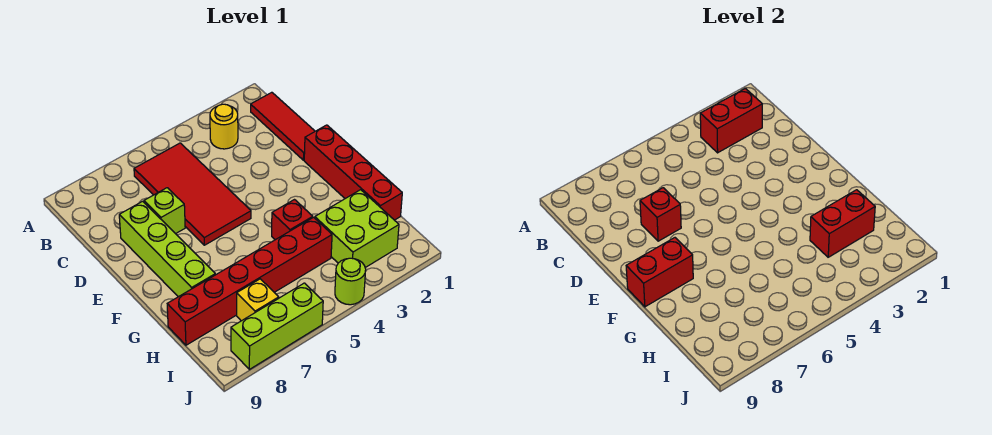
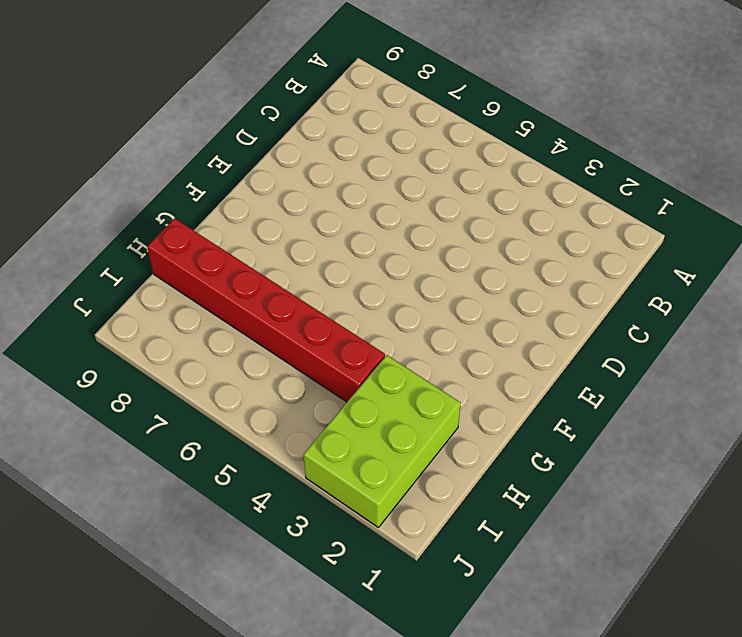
lime brick H2:J3 level 1 -> lime brick H2:I3 level 1
none -> red tile B1:D1 level 1
none -> yellow round brick B3 level 1
none -> red tile B5:E6 level 1

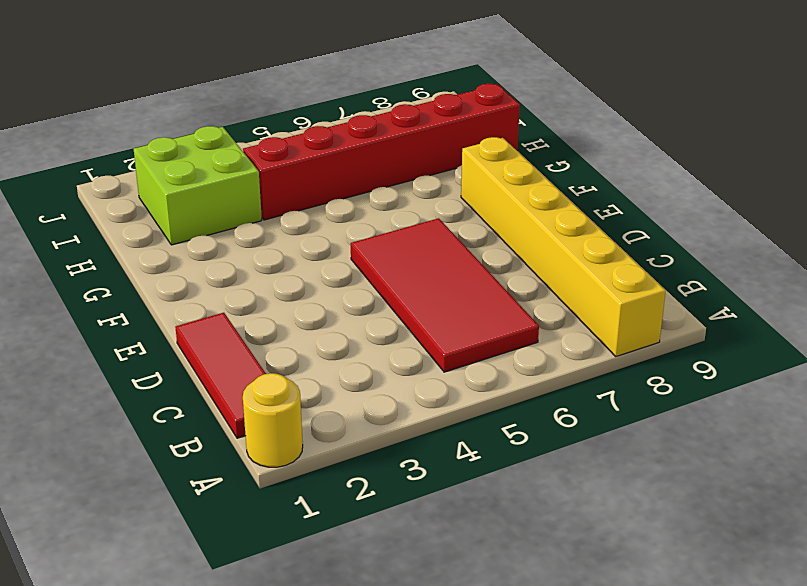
yellow round brick A1 level 1 -> yellow round brick B3 level 1
yellow brick A8:F8 level 1 -> lime brick D8:G8 level 1
none -> lime brick D7 level 1
none -> red brick E1:H1 level 1
none -> red brick G4 level 1

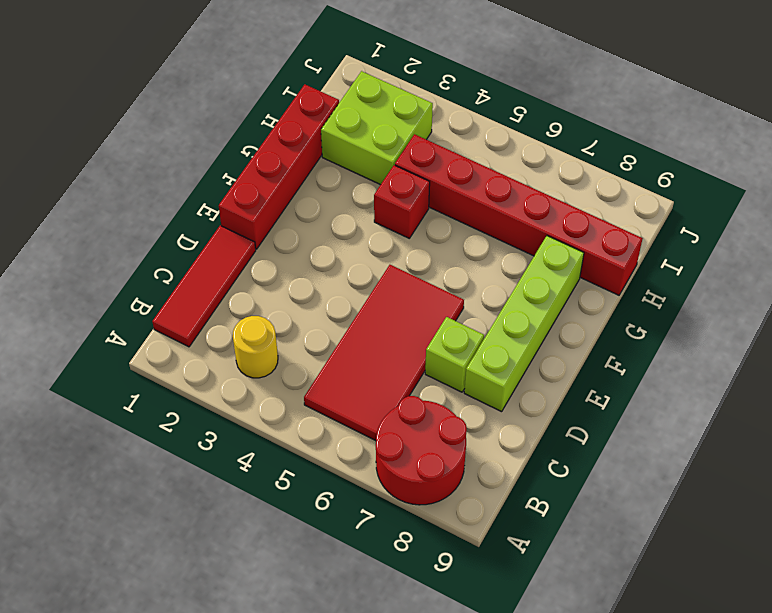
red round brick A7:B8 level 1 -> none
none -> yellow brick I7 level 1
none -> lime round brick J4 level 1
none -> lime brick J6:J8 level 1

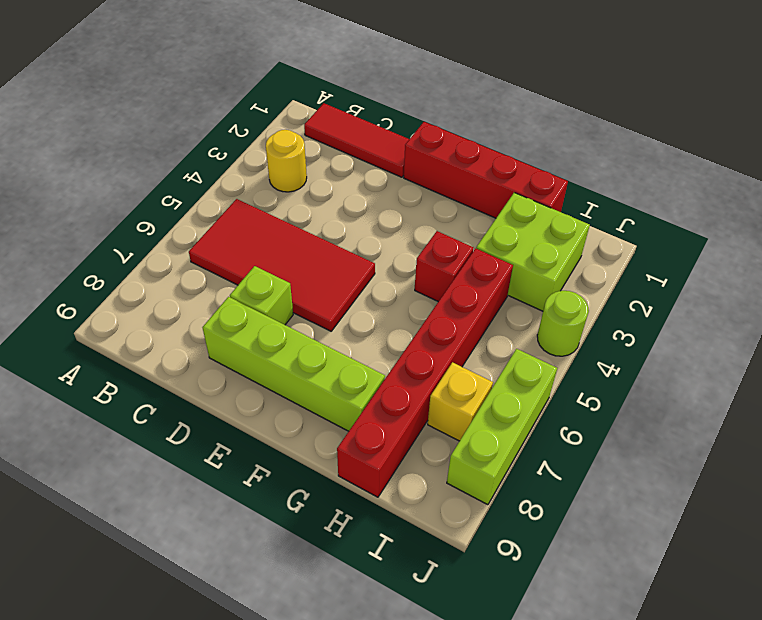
none -> red brick B2:B3 level 2
none -> red brick D7 level 2
none -> red brick F8:F9 level 2

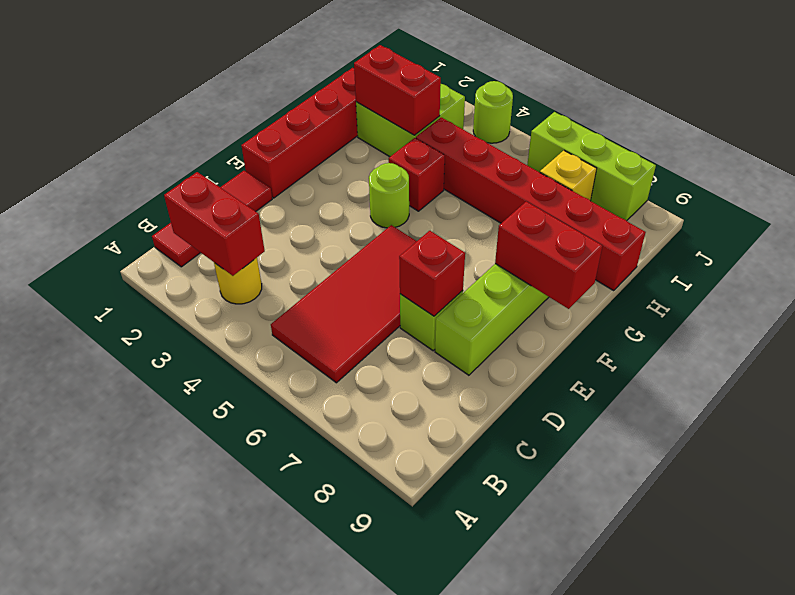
lime round brick F4 level 1 -> none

## Description of the task:
With pictures omitted, repeat the entries above word for word from the line holding "yellow round brick A1" down to the line holding "none -> red brick D7 level 2", keeping both of those lines.

## Reply:
yellow round brick A1 level 1 -> yellow round brick B3 level 1
yellow brick A8:F8 level 1 -> lime brick D8:G8 level 1
none -> lime brick D7 level 1
none -> red brick E1:H1 level 1
none -> red brick G4 level 1

red round brick A7:B8 level 1 -> none
none -> yellow brick I7 level 1
none -> lime round brick J4 level 1
none -> lime brick J6:J8 level 1

none -> red brick B2:B3 level 2
none -> red brick D7 level 2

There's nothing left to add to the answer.